TASK OBJECTIVE ▸
The expected answer comprises all lines from the entries that contain the string "yellow".

(Scene change data)
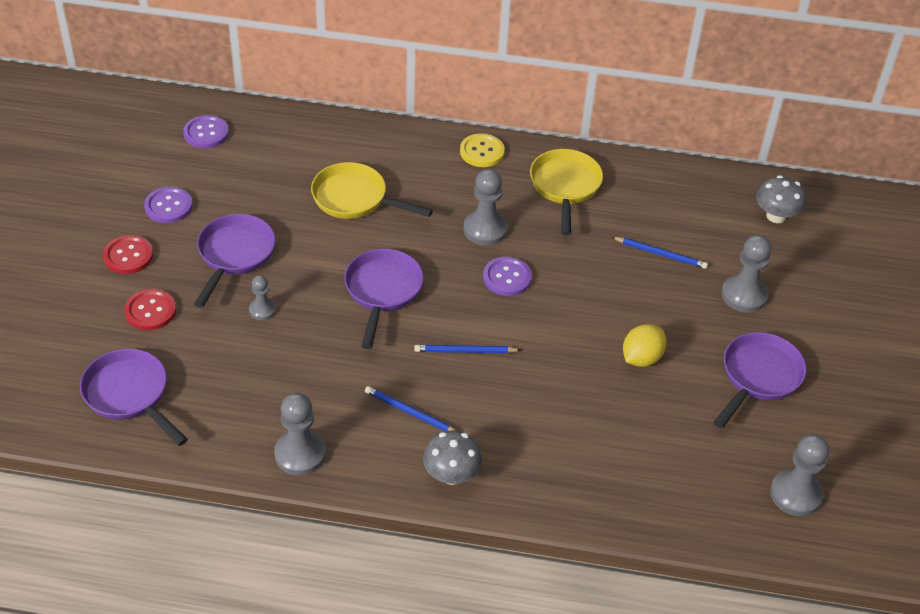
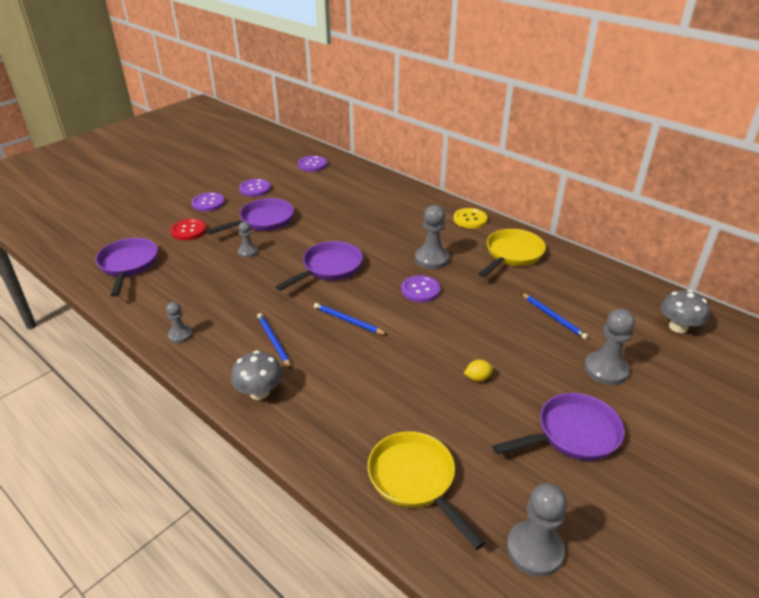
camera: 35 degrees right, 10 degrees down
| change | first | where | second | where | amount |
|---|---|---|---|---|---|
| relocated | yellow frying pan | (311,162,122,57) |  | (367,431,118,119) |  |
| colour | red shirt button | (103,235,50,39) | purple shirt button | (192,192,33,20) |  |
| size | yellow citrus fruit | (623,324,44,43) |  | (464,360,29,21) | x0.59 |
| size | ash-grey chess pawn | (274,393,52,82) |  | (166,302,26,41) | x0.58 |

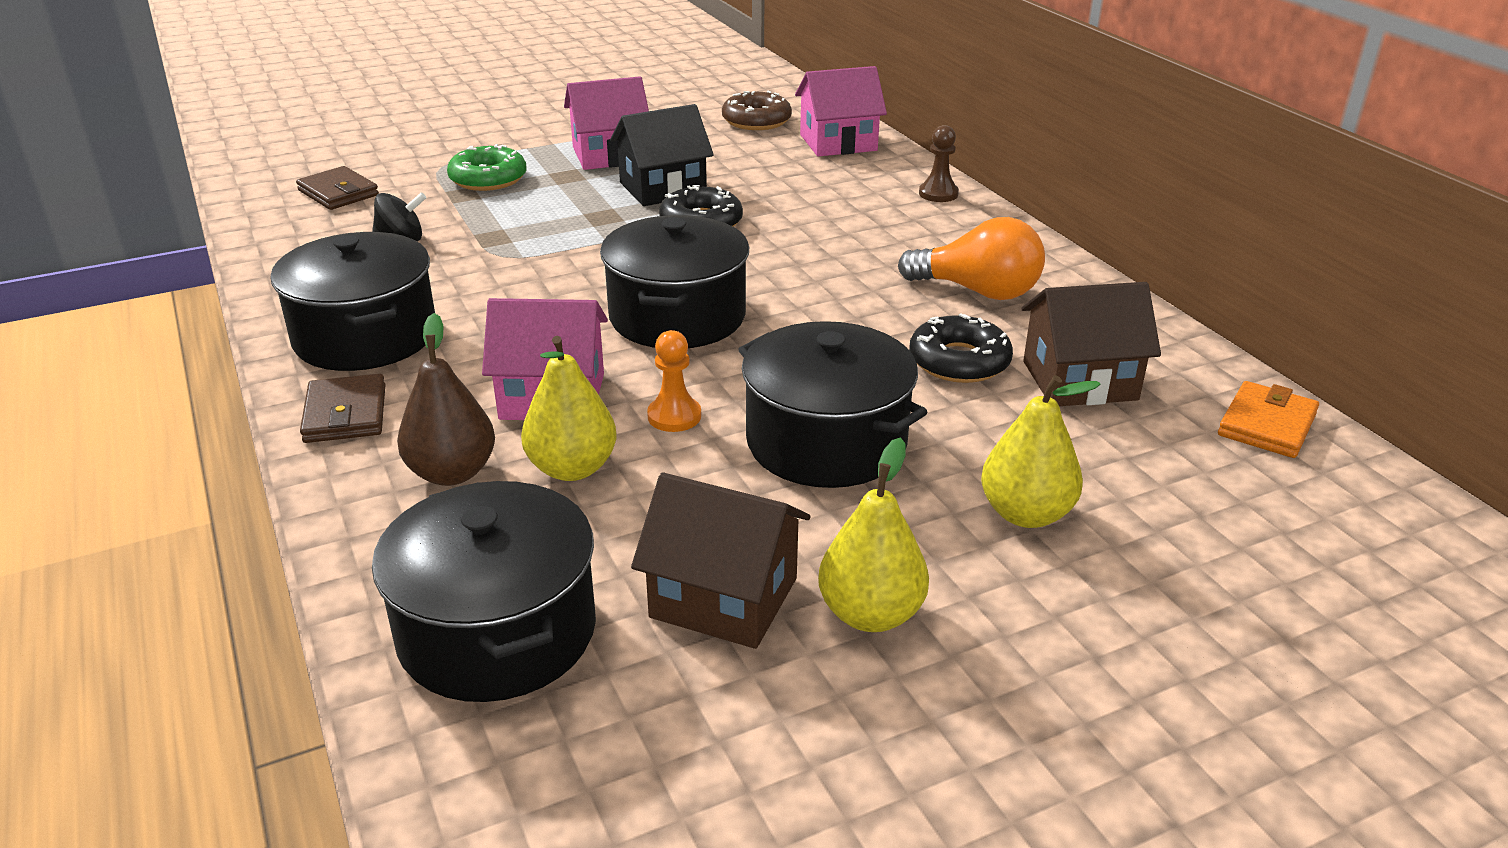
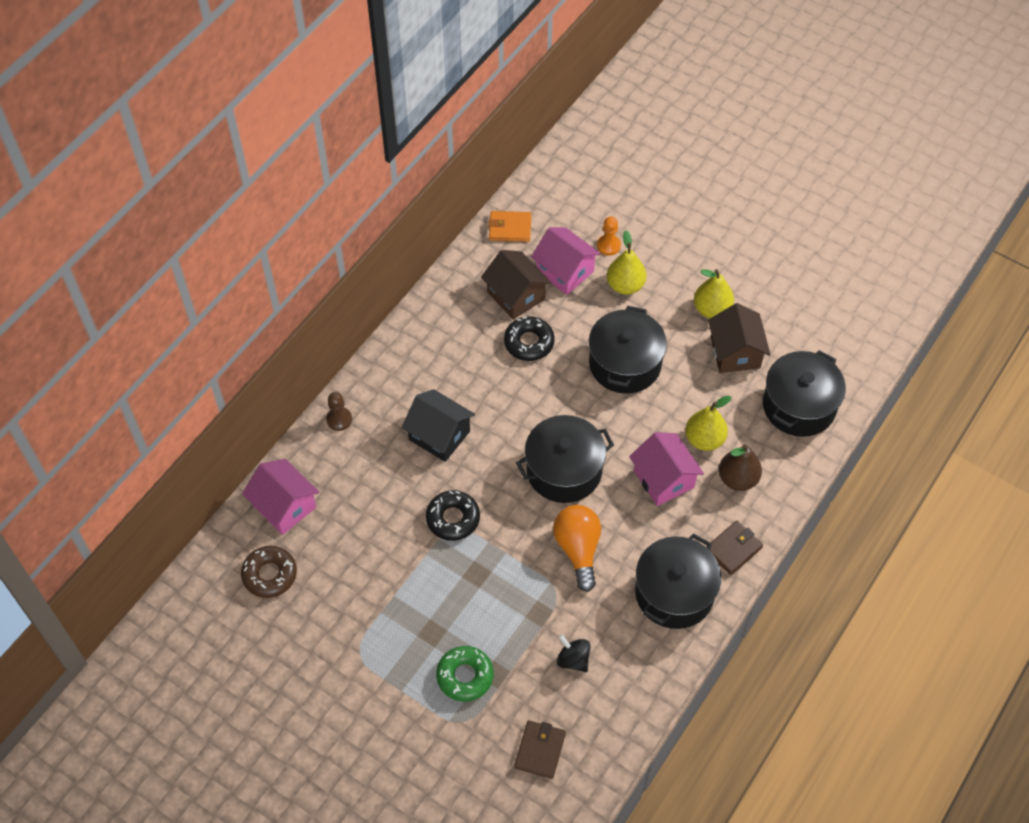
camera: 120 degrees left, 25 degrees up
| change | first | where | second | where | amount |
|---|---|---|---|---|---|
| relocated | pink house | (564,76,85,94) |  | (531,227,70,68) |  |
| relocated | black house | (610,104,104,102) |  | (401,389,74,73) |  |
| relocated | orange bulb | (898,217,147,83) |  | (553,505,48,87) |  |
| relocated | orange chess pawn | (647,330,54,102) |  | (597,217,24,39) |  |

ANSWER TO THIS TASK ▸
| relocated | yellow frying pan | (311,162,122,57) |  | (367,431,118,119) |  |
| size | yellow citrus fruit | (623,324,44,43) |  | (464,360,29,21) | x0.59 |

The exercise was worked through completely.